### SHORT EXERCISE
In the material below, the lines containing the word "stroma" are required; copy each of them.

----- PROVIDED RECORDS -----

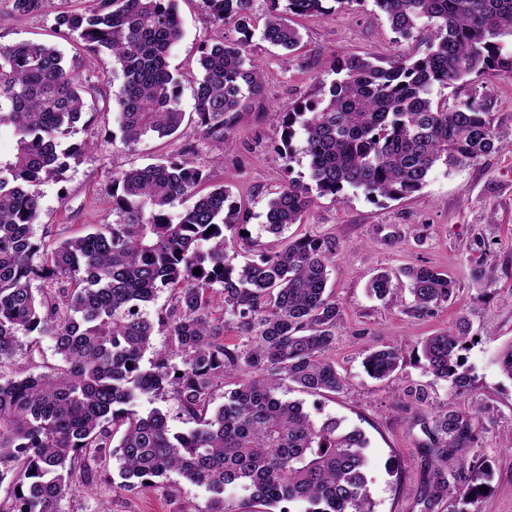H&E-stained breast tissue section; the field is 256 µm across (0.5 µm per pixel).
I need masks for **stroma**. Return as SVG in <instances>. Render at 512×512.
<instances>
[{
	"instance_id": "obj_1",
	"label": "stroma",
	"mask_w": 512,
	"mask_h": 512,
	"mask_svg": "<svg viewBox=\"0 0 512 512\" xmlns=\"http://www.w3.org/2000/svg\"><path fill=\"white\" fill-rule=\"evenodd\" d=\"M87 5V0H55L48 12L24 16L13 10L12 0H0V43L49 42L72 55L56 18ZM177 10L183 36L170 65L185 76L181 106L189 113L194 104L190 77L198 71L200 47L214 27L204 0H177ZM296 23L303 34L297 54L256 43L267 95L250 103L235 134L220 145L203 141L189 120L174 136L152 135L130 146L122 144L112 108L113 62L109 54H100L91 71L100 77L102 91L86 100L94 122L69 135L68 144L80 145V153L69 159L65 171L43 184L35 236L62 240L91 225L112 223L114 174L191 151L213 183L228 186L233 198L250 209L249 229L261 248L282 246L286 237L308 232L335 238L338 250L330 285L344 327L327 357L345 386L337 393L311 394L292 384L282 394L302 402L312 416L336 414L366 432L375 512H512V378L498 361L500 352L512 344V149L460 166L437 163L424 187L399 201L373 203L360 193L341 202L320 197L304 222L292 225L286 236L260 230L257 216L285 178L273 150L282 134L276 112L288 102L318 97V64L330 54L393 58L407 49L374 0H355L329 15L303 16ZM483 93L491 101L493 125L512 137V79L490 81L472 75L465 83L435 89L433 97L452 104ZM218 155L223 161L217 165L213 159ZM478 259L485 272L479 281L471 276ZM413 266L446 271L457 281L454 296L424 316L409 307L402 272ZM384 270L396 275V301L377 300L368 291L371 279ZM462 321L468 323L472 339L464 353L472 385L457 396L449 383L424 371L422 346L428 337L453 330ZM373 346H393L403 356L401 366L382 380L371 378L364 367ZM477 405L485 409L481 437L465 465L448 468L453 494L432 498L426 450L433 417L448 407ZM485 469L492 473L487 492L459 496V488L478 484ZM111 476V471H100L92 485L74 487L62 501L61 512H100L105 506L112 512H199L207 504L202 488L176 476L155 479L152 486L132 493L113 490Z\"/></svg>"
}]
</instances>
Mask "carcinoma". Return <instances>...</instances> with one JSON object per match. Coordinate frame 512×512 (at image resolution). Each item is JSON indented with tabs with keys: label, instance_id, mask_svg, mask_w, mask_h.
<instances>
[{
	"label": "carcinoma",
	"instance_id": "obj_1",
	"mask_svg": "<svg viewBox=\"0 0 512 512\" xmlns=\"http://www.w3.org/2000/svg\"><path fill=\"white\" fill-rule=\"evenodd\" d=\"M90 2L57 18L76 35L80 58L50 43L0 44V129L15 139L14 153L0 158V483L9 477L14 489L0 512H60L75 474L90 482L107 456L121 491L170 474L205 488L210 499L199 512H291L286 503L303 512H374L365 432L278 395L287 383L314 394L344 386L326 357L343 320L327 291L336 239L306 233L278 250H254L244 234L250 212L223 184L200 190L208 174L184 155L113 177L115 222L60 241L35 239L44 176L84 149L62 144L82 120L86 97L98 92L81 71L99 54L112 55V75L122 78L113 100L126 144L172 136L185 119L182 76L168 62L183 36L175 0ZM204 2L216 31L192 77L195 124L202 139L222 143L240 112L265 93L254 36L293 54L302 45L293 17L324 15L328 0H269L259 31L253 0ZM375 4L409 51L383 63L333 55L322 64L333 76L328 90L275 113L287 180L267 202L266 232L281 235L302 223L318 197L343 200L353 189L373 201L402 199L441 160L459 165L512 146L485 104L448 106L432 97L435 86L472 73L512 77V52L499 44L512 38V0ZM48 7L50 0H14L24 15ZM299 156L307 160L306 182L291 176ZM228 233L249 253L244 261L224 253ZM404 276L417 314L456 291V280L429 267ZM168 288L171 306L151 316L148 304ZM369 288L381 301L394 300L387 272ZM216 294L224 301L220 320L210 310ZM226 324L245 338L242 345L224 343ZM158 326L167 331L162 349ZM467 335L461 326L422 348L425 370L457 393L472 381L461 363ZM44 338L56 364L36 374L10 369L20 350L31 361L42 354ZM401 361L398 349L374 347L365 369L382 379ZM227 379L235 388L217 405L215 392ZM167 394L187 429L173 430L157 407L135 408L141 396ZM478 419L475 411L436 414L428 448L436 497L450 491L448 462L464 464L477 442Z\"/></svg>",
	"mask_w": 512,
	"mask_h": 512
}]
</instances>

-----

### RESULT
I need masks for **stroma**. Return as SVG in <instances>. Render at 512×512.
	"label": "stroma",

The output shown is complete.